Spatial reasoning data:
#####

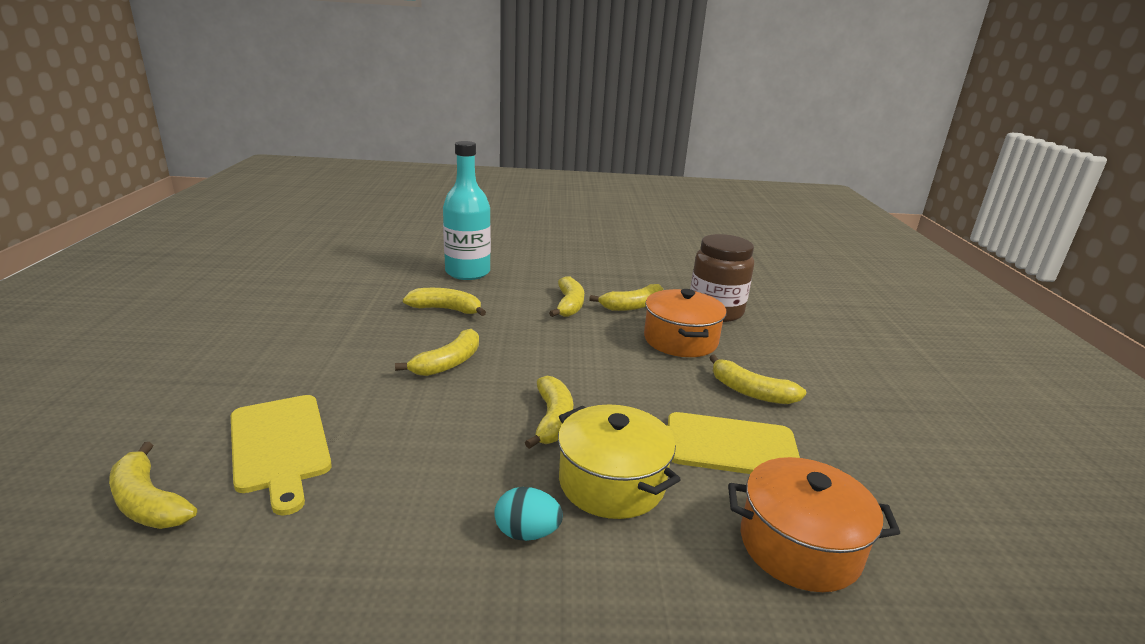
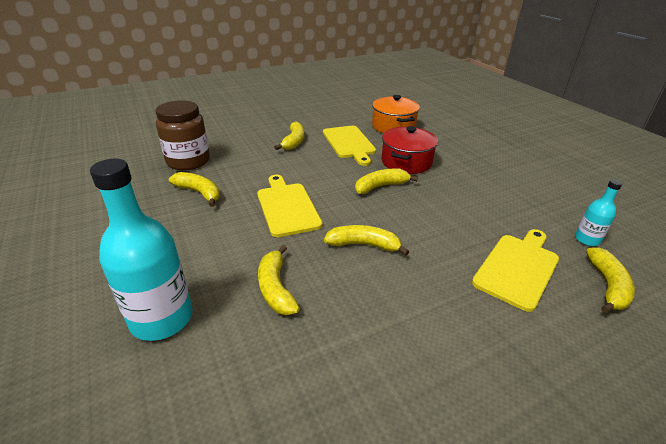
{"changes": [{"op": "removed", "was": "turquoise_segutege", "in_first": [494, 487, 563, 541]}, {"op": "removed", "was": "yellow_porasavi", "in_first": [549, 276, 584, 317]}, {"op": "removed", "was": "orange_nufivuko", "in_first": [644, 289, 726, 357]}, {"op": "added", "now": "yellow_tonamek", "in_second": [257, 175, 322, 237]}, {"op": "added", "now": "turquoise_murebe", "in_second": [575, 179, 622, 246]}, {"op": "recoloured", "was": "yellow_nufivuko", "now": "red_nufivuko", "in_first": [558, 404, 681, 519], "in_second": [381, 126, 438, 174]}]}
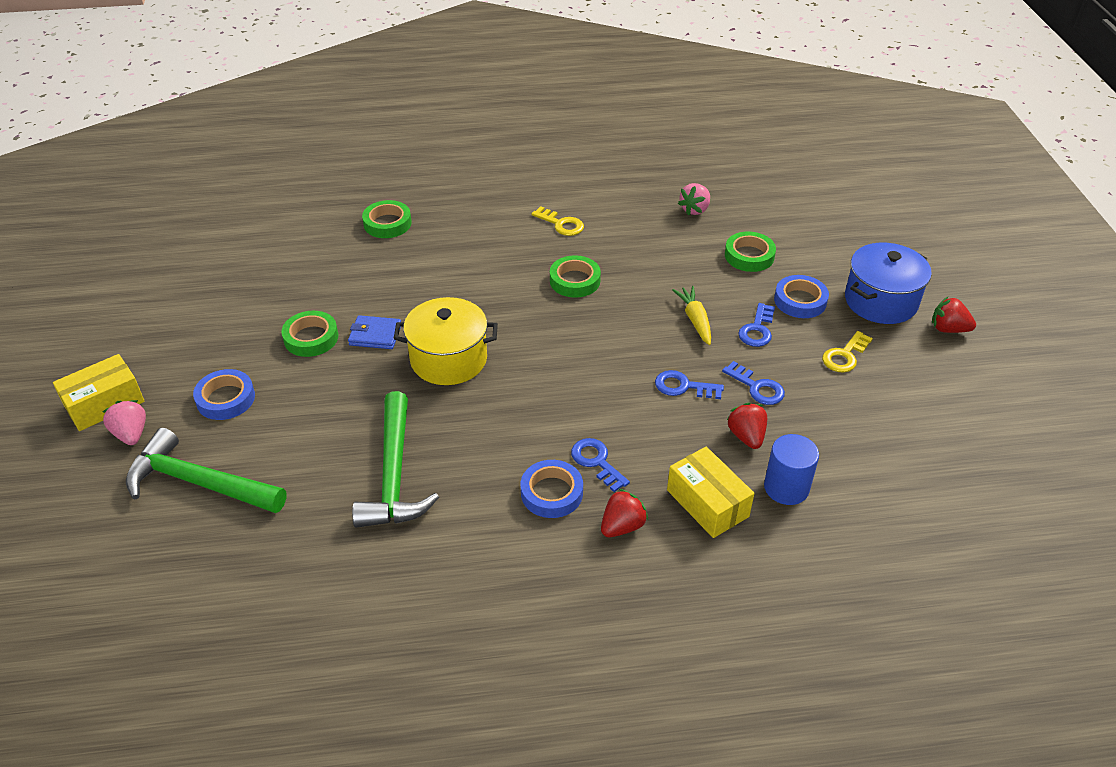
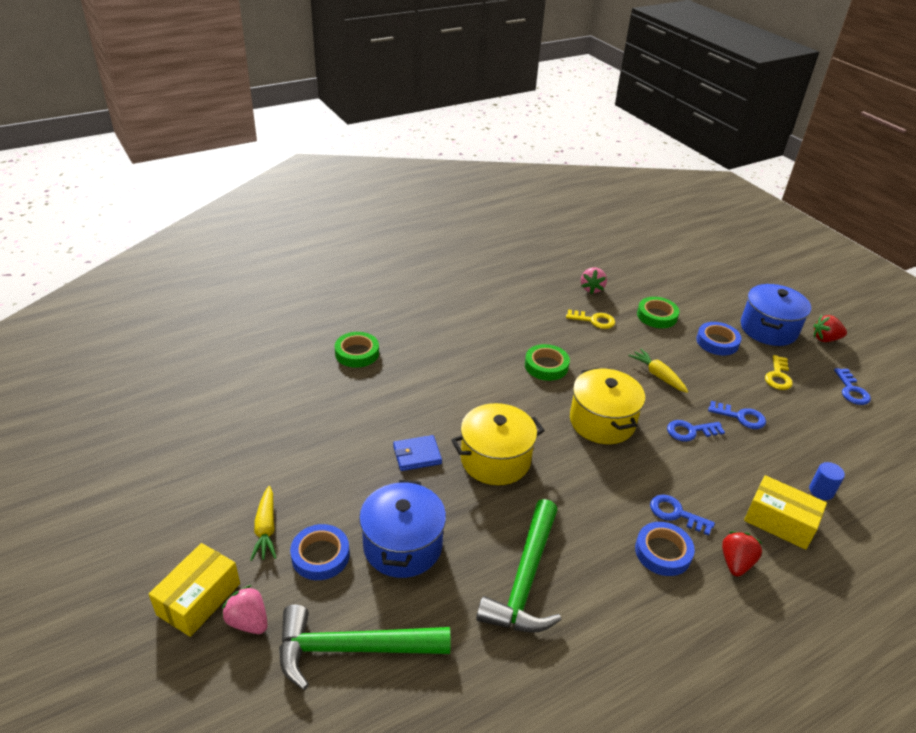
{"changes": [{"op": "removed", "was": "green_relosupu", "in_first": [281, 311, 338, 357]}, {"op": "removed", "was": "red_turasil", "in_first": [727, 403, 767, 449]}, {"op": "added", "now": "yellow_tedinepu", "in_second": [250, 486, 277, 561]}, {"op": "added", "now": "blue_nufivuko", "in_second": [359, 480, 446, 578]}, {"op": "added", "now": "yellow_nufivuko", "in_second": [570, 368, 645, 444]}, {"op": "moved", "was": "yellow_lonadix", "in_first": [531, 206, 584, 236], "in_second": [566, 309, 615, 329]}, {"op": "moved", "was": "blue_lonadix", "in_first": [738, 303, 775, 347], "in_second": [834, 368, 871, 405]}, {"op": "turned", "was": "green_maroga", "in_first": [352, 391, 439, 528], "in_second": [476, 499, 562, 633], "clockwise": 45}, {"op": "resized", "was": "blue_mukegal", "in_first": [764, 434, 819, 505], "in_second": [809, 462, 845, 500], "ratio": 0.65}]}
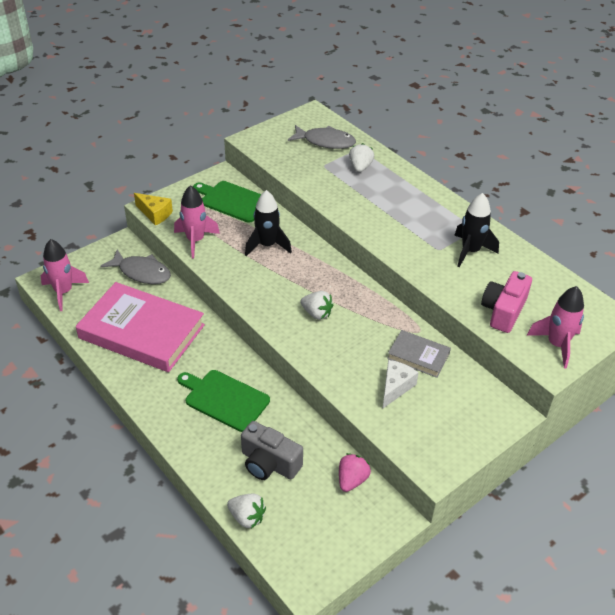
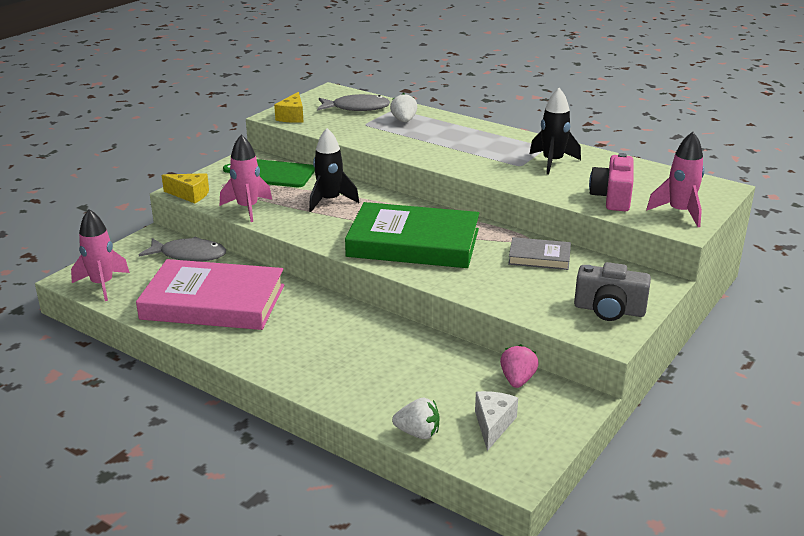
{"changes": [{"op": "removed", "was": "green_tonamek", "in_first": [177, 370, 270, 432]}, {"op": "added", "now": "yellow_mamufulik", "in_second": [274, 92, 303, 123]}, {"op": "moved", "was": "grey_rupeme", "in_first": [241, 421, 303, 480], "in_second": [574, 262, 651, 321]}, {"op": "moved", "was": "white_mamufulik", "in_first": [383, 360, 419, 408], "in_second": [475, 391, 518, 451]}, {"op": "replaced", "was": "white_turasil", "now": "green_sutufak", "in_first": [301, 291, 333, 320], "in_second": [345, 202, 479, 268]}]}
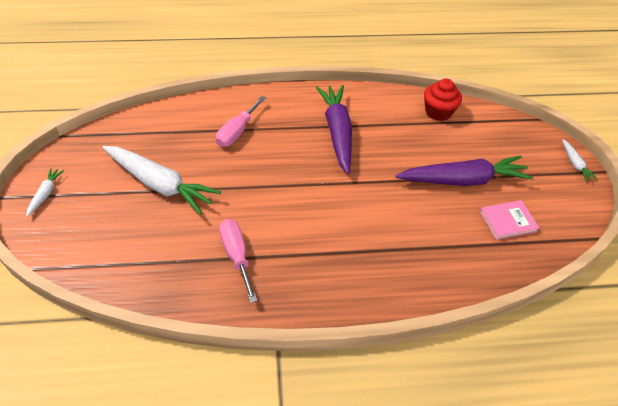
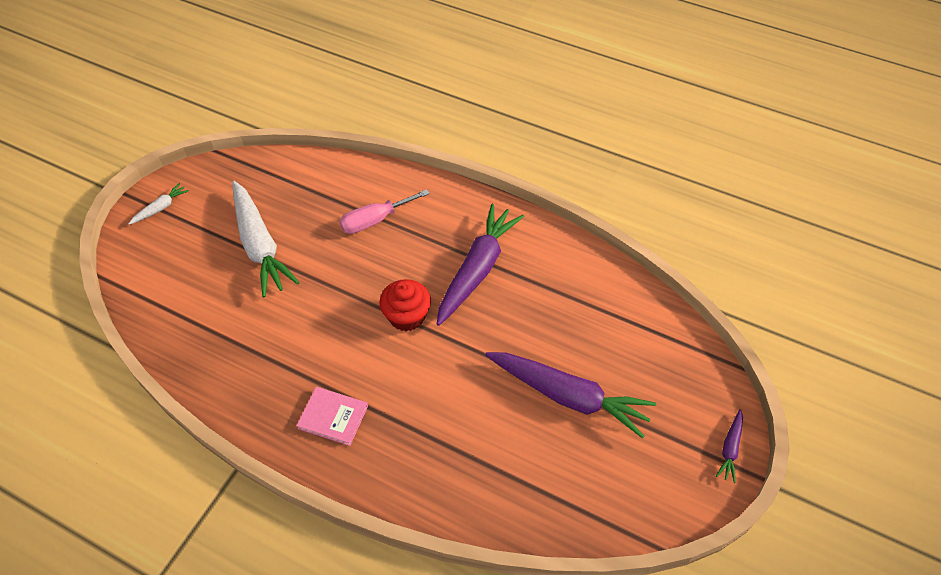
{"changes": [{"op": "removed", "was": "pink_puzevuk", "in_first": [219, 219, 257, 303]}, {"op": "moved", "was": "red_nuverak", "in_first": [424, 78, 462, 121], "in_second": [380, 279, 431, 331]}, {"op": "moved", "was": "pink_sutufak", "in_first": [480, 200, 540, 240], "in_second": [296, 387, 368, 446]}, {"op": "recoloured", "was": "white_tedinepu", "now": "purple_tedinepu", "in_first": [562, 140, 598, 182], "in_second": [716, 409, 743, 483]}]}
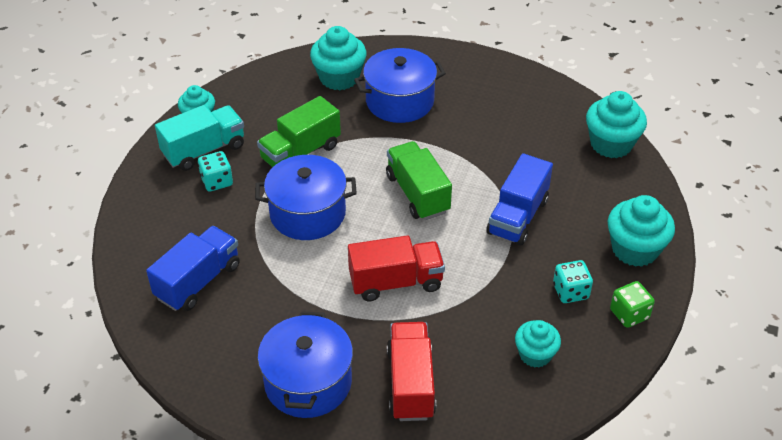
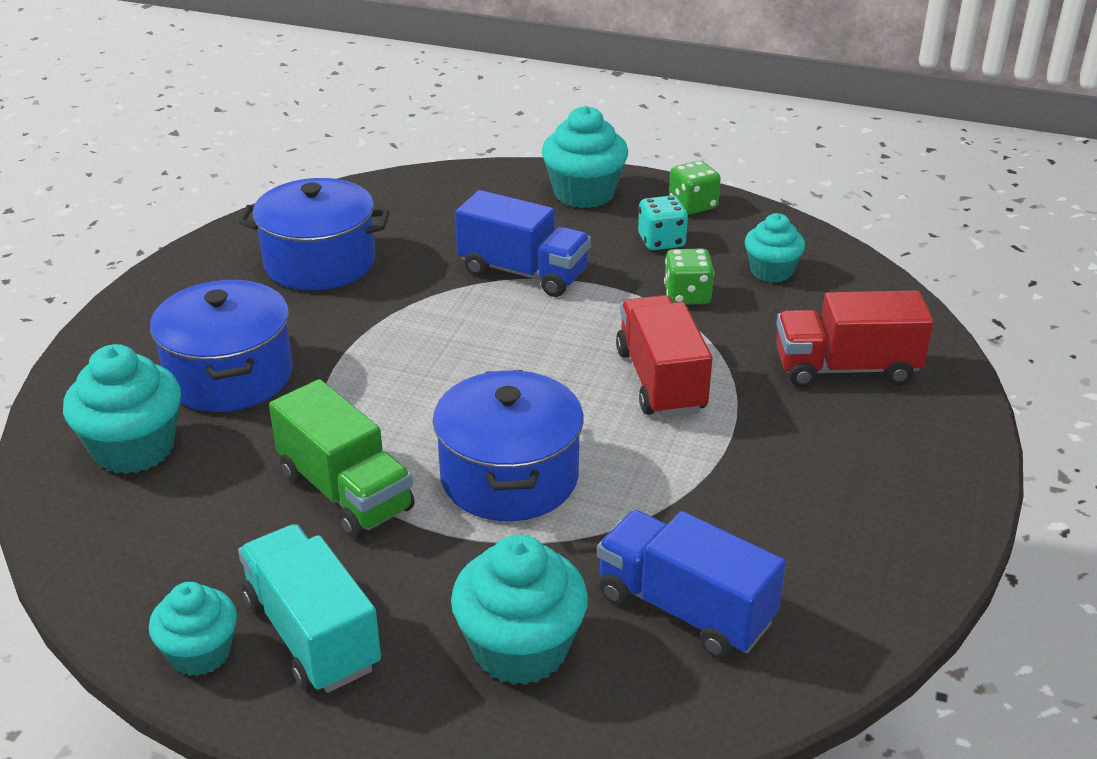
{"changes": [{"op": "removed", "was": "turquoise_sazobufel", "in_first": [198, 151, 233, 192]}, {"op": "removed", "was": "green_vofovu", "in_first": [386, 141, 452, 220]}, {"op": "added", "now": "green_sazobufel", "in_second": [664, 249, 714, 305]}, {"op": "moved", "was": "blue_nufivuko", "in_first": [258, 311, 353, 418], "in_second": [238, 178, 390, 290]}, {"op": "moved", "was": "turquoise_nuverak", "in_first": [586, 91, 647, 158], "in_second": [451, 535, 588, 685]}]}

#####

**INSTRUCTIONS TO FOLLOW**
With images excluded, write the records above out again exactly.

**RESPONSE TO THIS TASK**
{"changes": [{"op": "removed", "was": "turquoise_segutege", "in_first": [494, 487, 563, 541]}, {"op": "removed", "was": "yellow_porasavi", "in_first": [549, 276, 584, 317]}, {"op": "removed", "was": "orange_nufivuko", "in_first": [644, 289, 726, 357]}, {"op": "added", "now": "yellow_tonamek", "in_second": [257, 175, 322, 237]}, {"op": "added", "now": "turquoise_murebe", "in_second": [575, 179, 622, 246]}, {"op": "recoloured", "was": "yellow_nufivuko", "now": "red_nufivuko", "in_first": [558, 404, 681, 519], "in_second": [381, 126, 438, 174]}]}
{"changes": [{"op": "removed", "was": "green_relosupu", "in_first": [281, 311, 338, 357]}, {"op": "removed", "was": "red_turasil", "in_first": [727, 403, 767, 449]}, {"op": "added", "now": "yellow_tedinepu", "in_second": [250, 486, 277, 561]}, {"op": "added", "now": "blue_nufivuko", "in_second": [359, 480, 446, 578]}, {"op": "added", "now": "yellow_nufivuko", "in_second": [570, 368, 645, 444]}, {"op": "moved", "was": "yellow_lonadix", "in_first": [531, 206, 584, 236], "in_second": [566, 309, 615, 329]}, {"op": "moved", "was": "blue_lonadix", "in_first": [738, 303, 775, 347], "in_second": [834, 368, 871, 405]}, {"op": "turned", "was": "green_maroga", "in_first": [352, 391, 439, 528], "in_second": [476, 499, 562, 633], "clockwise": 45}, {"op": "resized", "was": "blue_mukegal", "in_first": [764, 434, 819, 505], "in_second": [809, 462, 845, 500], "ratio": 0.65}]}
{"changes": [{"op": "removed", "was": "green_tonamek", "in_first": [177, 370, 270, 432]}, {"op": "added", "now": "yellow_mamufulik", "in_second": [274, 92, 303, 123]}, {"op": "moved", "was": "grey_rupeme", "in_first": [241, 421, 303, 480], "in_second": [574, 262, 651, 321]}, {"op": "moved", "was": "white_mamufulik", "in_first": [383, 360, 419, 408], "in_second": [475, 391, 518, 451]}, {"op": "replaced", "was": "white_turasil", "now": "green_sutufak", "in_first": [301, 291, 333, 320], "in_second": [345, 202, 479, 268]}]}
{"changes": [{"op": "removed", "was": "pink_puzevuk", "in_first": [219, 219, 257, 303]}, {"op": "moved", "was": "red_nuverak", "in_first": [424, 78, 462, 121], "in_second": [380, 279, 431, 331]}, {"op": "moved", "was": "pink_sutufak", "in_first": [480, 200, 540, 240], "in_second": [296, 387, 368, 446]}, {"op": "recoloured", "was": "white_tedinepu", "now": "purple_tedinepu", "in_first": [562, 140, 598, 182], "in_second": [716, 409, 743, 483]}]}
{"changes": [{"op": "removed", "was": "turquoise_sazobufel", "in_first": [198, 151, 233, 192]}, {"op": "removed", "was": "green_vofovu", "in_first": [386, 141, 452, 220]}, {"op": "added", "now": "green_sazobufel", "in_second": [664, 249, 714, 305]}, {"op": "moved", "was": "blue_nufivuko", "in_first": [258, 311, 353, 418], "in_second": [238, 178, 390, 290]}, {"op": "moved", "was": "turquoise_nuverak", "in_first": [586, 91, 647, 158], "in_second": [451, 535, 588, 685]}]}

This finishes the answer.